**About this task**:
Can you transcribe every entry word for word, skipping the images?

**Records to use**:
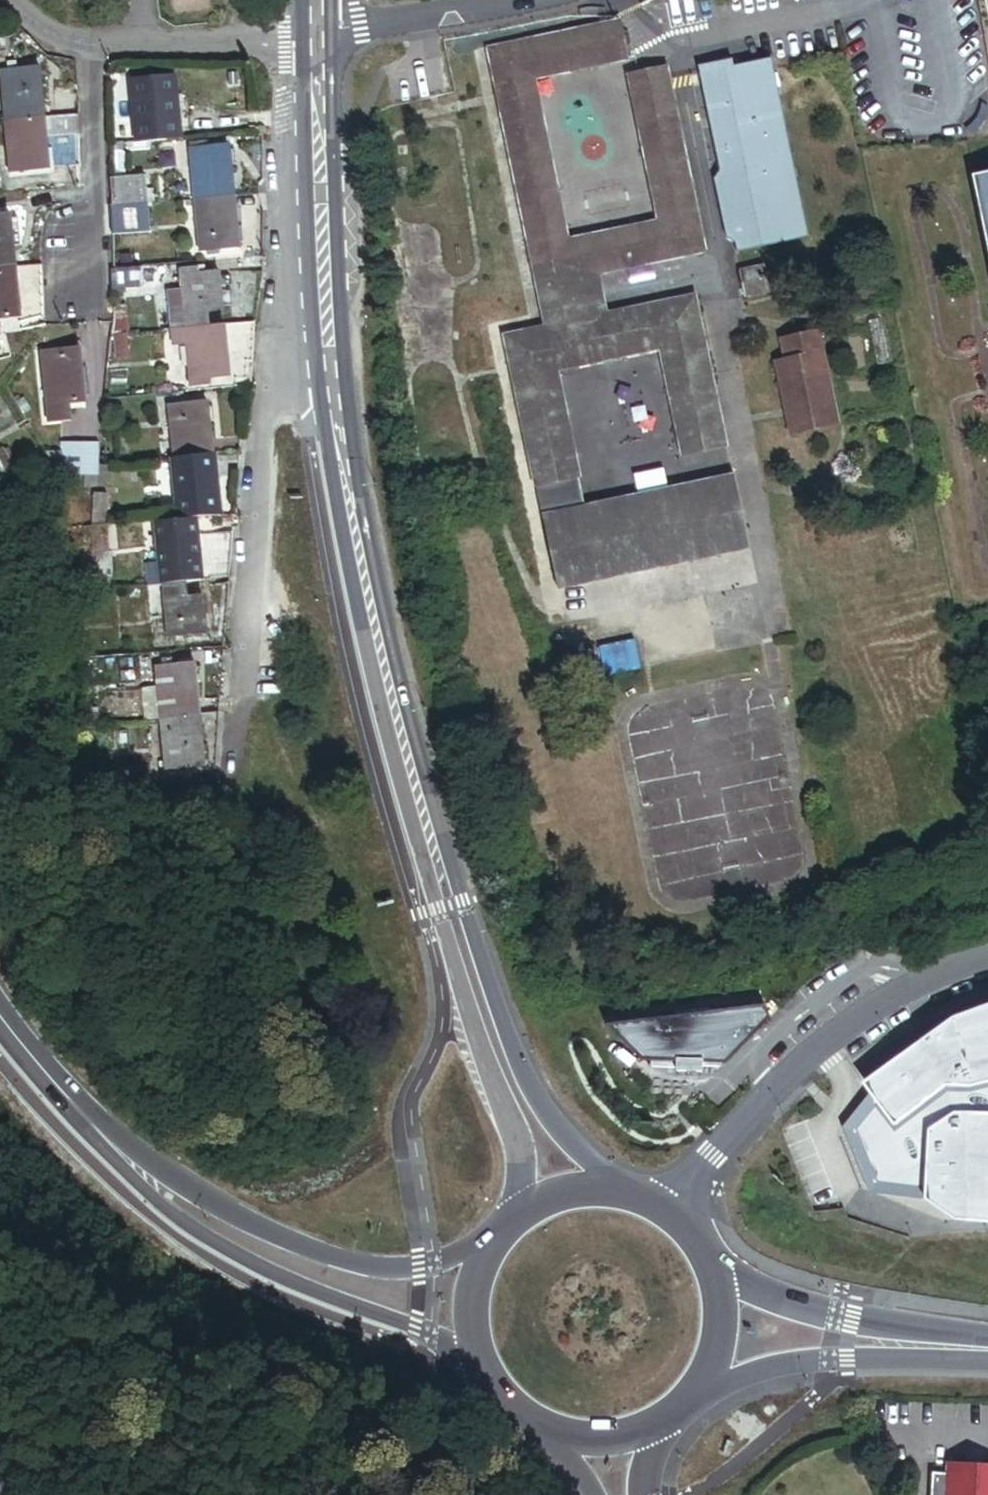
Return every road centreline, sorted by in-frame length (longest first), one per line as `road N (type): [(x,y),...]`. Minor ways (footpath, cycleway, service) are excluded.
road 1 (secondary): [(449,905),(397,733),(331,374)]
road 2 (residential): [(331,374),(268,398),(260,427),(236,770)]
road 3 (unclassified): [(987,956),(928,976),(799,1062),(666,1214)]
road 4 (secondary): [(147,1181),(220,1250),(302,1293),(484,1364)]
road 5 (secondary): [(497,1241),(434,1264),(366,1266),(147,1181)]
road 6 (secondary): [(331,374),(318,34)]
road 7 (secondary): [(609,1192),(540,1105),(449,905)]
road 8 (secondary): [(449,905),(446,938),(459,1005),(520,1161),(516,1221)]
road 9 (residential): [(96,50),(99,308)]
road 10 (residential): [(96,50),(318,34)]
road 11 (secondary): [(147,1181),(73,1121),(0,1037)]
road 12 (residential): [(318,34),(510,0)]
road 13 (secondary): [(699,1378),(850,1342)]
road 14 (secondary): [(850,1342),(712,1278)]
road 15 (secondary): [(987,1351),(850,1342)]
road 16 (secondary): [(497,1241),(473,1314),(484,1364)]

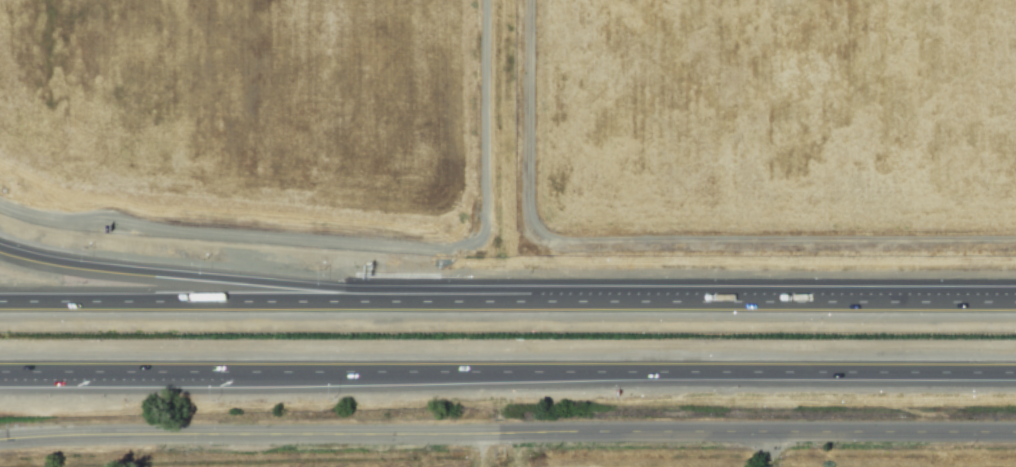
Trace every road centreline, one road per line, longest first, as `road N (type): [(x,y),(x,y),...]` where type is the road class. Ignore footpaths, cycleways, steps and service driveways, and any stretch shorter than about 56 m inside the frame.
road 1 (tertiary): [(0,440),(1015,432)]
road 2 (motorway): [(247,373),(1015,373)]
road 3 (motorway): [(1015,303),(597,303)]
road 4 (motorway): [(409,303),(99,269),(0,250)]
road 5 (motorway): [(409,303),(0,303)]
road 6 (motorway): [(0,373),(247,373)]
road 7 (motorway): [(597,303),(409,303)]

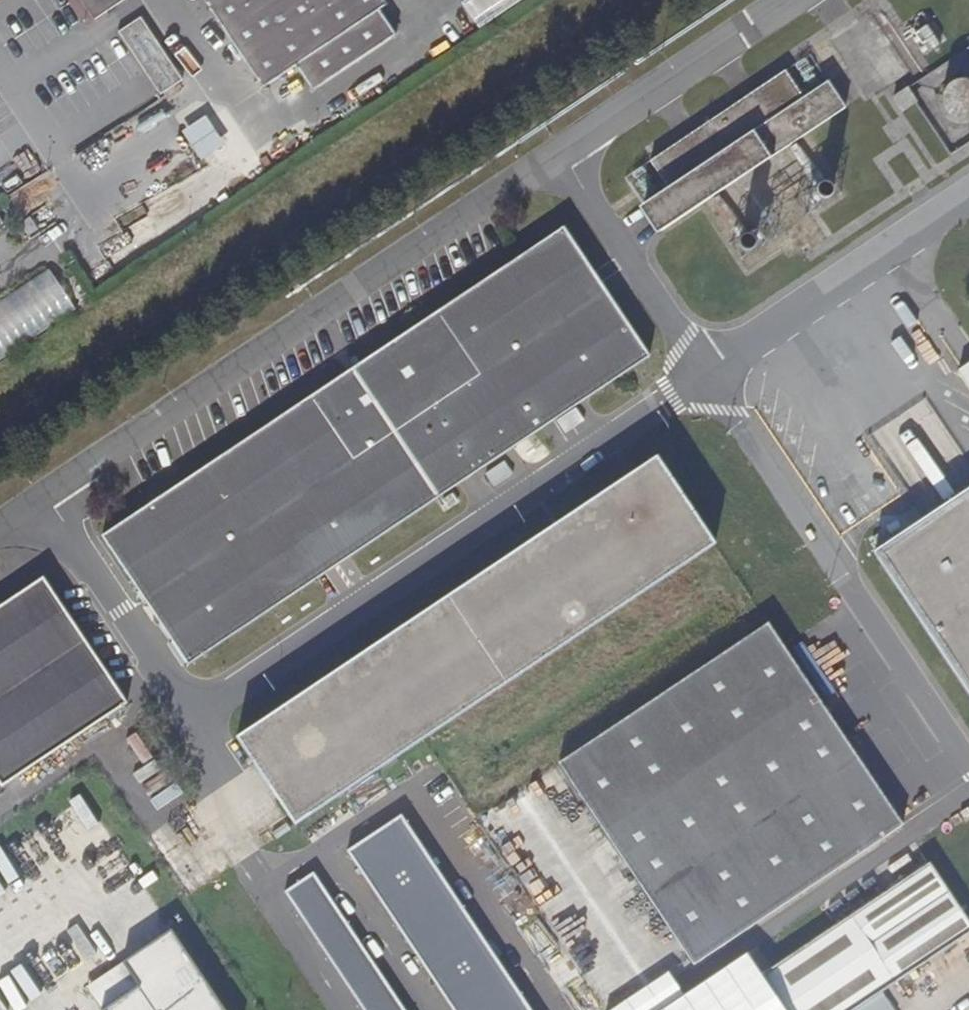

**Completed task**:
Return every road centreline, sorted by in-frame length (longest first), one per line as `road N (type): [(x,y),...]`. Minor ways (footpath, cycleway, service) are excluded.
road 1 (secondary): [(449,905),(397,733),(331,374)]
road 2 (residential): [(331,374),(268,398),(260,427),(236,770)]
road 3 (unclassified): [(987,956),(928,976),(799,1062),(666,1214)]
road 4 (secondary): [(147,1181),(220,1250),(302,1293),(484,1364)]
road 5 (secondary): [(497,1241),(434,1264),(366,1266),(147,1181)]
road 6 (secondary): [(331,374),(318,34)]
road 7 (secondary): [(609,1192),(540,1105),(449,905)]
road 8 (secondary): [(449,905),(446,938),(459,1005),(520,1161),(516,1221)]
road 9 (residential): [(96,50),(99,308)]
road 10 (residential): [(96,50),(318,34)]
road 11 (secondary): [(147,1181),(73,1121),(0,1037)]
road 12 (residential): [(318,34),(510,0)]
road 13 (secondary): [(699,1378),(850,1342)]
road 14 (secondary): [(850,1342),(712,1278)]
road 15 (secondary): [(987,1351),(850,1342)]
road 16 (secondary): [(497,1241),(473,1314),(484,1364)]

Trace every road centreline, one road per line, longest first, as `road N (type): [(x,y),(x,y),...]` where type is the road class. Ignore footpaths, cycleways, steps and service driveways, and any stretch shorter than about 56 m inside the frame.
road 1 (tertiary): [(0,440),(1015,432)]
road 2 (motorway): [(247,373),(1015,373)]
road 3 (motorway): [(1015,303),(597,303)]
road 4 (motorway): [(409,303),(99,269),(0,250)]
road 5 (motorway): [(409,303),(0,303)]
road 6 (motorway): [(0,373),(247,373)]
road 7 (motorway): [(597,303),(409,303)]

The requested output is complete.